Exercise inputs:
+ + +

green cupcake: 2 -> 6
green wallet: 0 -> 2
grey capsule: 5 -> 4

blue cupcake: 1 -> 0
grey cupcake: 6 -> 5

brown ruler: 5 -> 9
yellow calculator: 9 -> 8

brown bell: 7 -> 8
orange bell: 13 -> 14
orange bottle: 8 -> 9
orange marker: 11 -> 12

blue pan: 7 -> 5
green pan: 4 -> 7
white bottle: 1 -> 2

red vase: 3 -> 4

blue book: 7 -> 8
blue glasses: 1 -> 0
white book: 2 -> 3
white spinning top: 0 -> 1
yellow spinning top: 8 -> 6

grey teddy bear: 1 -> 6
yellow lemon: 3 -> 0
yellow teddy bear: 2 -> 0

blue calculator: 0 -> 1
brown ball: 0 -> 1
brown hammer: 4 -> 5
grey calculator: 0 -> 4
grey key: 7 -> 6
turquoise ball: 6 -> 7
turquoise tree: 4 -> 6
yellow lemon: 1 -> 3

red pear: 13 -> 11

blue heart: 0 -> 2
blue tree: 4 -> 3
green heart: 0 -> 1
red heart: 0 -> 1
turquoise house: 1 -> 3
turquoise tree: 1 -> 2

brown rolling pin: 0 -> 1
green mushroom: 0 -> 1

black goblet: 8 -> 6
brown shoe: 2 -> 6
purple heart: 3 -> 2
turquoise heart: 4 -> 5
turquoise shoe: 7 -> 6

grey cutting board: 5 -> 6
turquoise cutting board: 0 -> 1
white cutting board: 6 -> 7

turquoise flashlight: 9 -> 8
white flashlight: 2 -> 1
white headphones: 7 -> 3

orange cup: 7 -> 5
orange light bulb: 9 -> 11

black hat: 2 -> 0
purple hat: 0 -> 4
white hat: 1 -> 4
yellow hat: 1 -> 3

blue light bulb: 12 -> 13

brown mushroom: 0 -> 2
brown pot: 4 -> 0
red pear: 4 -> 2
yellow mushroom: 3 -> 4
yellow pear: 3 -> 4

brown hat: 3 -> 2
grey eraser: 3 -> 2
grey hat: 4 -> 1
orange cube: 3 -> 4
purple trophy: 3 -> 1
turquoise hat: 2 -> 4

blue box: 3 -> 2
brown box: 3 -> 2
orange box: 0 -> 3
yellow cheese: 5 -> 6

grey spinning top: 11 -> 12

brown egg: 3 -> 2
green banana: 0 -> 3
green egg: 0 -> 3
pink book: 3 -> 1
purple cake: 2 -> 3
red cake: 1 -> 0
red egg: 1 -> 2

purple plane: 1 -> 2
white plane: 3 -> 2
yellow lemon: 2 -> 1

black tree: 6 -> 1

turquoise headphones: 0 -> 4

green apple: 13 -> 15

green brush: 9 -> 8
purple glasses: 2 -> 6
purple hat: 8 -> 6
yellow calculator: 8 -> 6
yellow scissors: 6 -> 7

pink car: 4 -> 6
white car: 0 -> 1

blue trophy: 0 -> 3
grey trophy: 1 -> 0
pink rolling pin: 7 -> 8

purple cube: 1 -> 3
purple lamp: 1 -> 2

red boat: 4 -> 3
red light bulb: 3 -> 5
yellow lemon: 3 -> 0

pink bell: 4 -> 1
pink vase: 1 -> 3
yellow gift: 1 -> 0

+ + +

Write the data out again in full and exactly.

Task output:
green cupcake: 2 -> 6
green wallet: 0 -> 2
grey capsule: 5 -> 4

blue cupcake: 1 -> 0
grey cupcake: 6 -> 5

brown ruler: 5 -> 9
yellow calculator: 9 -> 8

brown bell: 7 -> 8
orange bell: 13 -> 14
orange bottle: 8 -> 9
orange marker: 11 -> 12

blue pan: 7 -> 5
green pan: 4 -> 7
white bottle: 1 -> 2

red vase: 3 -> 4

blue book: 7 -> 8
blue glasses: 1 -> 0
white book: 2 -> 3
white spinning top: 0 -> 1
yellow spinning top: 8 -> 6

grey teddy bear: 1 -> 6
yellow lemon: 3 -> 0
yellow teddy bear: 2 -> 0

blue calculator: 0 -> 1
brown ball: 0 -> 1
brown hammer: 4 -> 5
grey calculator: 0 -> 4
grey key: 7 -> 6
turquoise ball: 6 -> 7
turquoise tree: 4 -> 6
yellow lemon: 1 -> 3

red pear: 13 -> 11

blue heart: 0 -> 2
blue tree: 4 -> 3
green heart: 0 -> 1
red heart: 0 -> 1
turquoise house: 1 -> 3
turquoise tree: 1 -> 2

brown rolling pin: 0 -> 1
green mushroom: 0 -> 1

black goblet: 8 -> 6
brown shoe: 2 -> 6
purple heart: 3 -> 2
turquoise heart: 4 -> 5
turquoise shoe: 7 -> 6

grey cutting board: 5 -> 6
turquoise cutting board: 0 -> 1
white cutting board: 6 -> 7

turquoise flashlight: 9 -> 8
white flashlight: 2 -> 1
white headphones: 7 -> 3

orange cup: 7 -> 5
orange light bulb: 9 -> 11

black hat: 2 -> 0
purple hat: 0 -> 4
white hat: 1 -> 4
yellow hat: 1 -> 3

blue light bulb: 12 -> 13

brown mushroom: 0 -> 2
brown pot: 4 -> 0
red pear: 4 -> 2
yellow mushroom: 3 -> 4
yellow pear: 3 -> 4

brown hat: 3 -> 2
grey eraser: 3 -> 2
grey hat: 4 -> 1
orange cube: 3 -> 4
purple trophy: 3 -> 1
turquoise hat: 2 -> 4

blue box: 3 -> 2
brown box: 3 -> 2
orange box: 0 -> 3
yellow cheese: 5 -> 6

grey spinning top: 11 -> 12

brown egg: 3 -> 2
green banana: 0 -> 3
green egg: 0 -> 3
pink book: 3 -> 1
purple cake: 2 -> 3
red cake: 1 -> 0
red egg: 1 -> 2

purple plane: 1 -> 2
white plane: 3 -> 2
yellow lemon: 2 -> 1

black tree: 6 -> 1

turquoise headphones: 0 -> 4

green apple: 13 -> 15

green brush: 9 -> 8
purple glasses: 2 -> 6
purple hat: 8 -> 6
yellow calculator: 8 -> 6
yellow scissors: 6 -> 7

pink car: 4 -> 6
white car: 0 -> 1

blue trophy: 0 -> 3
grey trophy: 1 -> 0
pink rolling pin: 7 -> 8

purple cube: 1 -> 3
purple lamp: 1 -> 2

red boat: 4 -> 3
red light bulb: 3 -> 5
yellow lemon: 3 -> 0

pink bell: 4 -> 1
pink vase: 1 -> 3
yellow gift: 1 -> 0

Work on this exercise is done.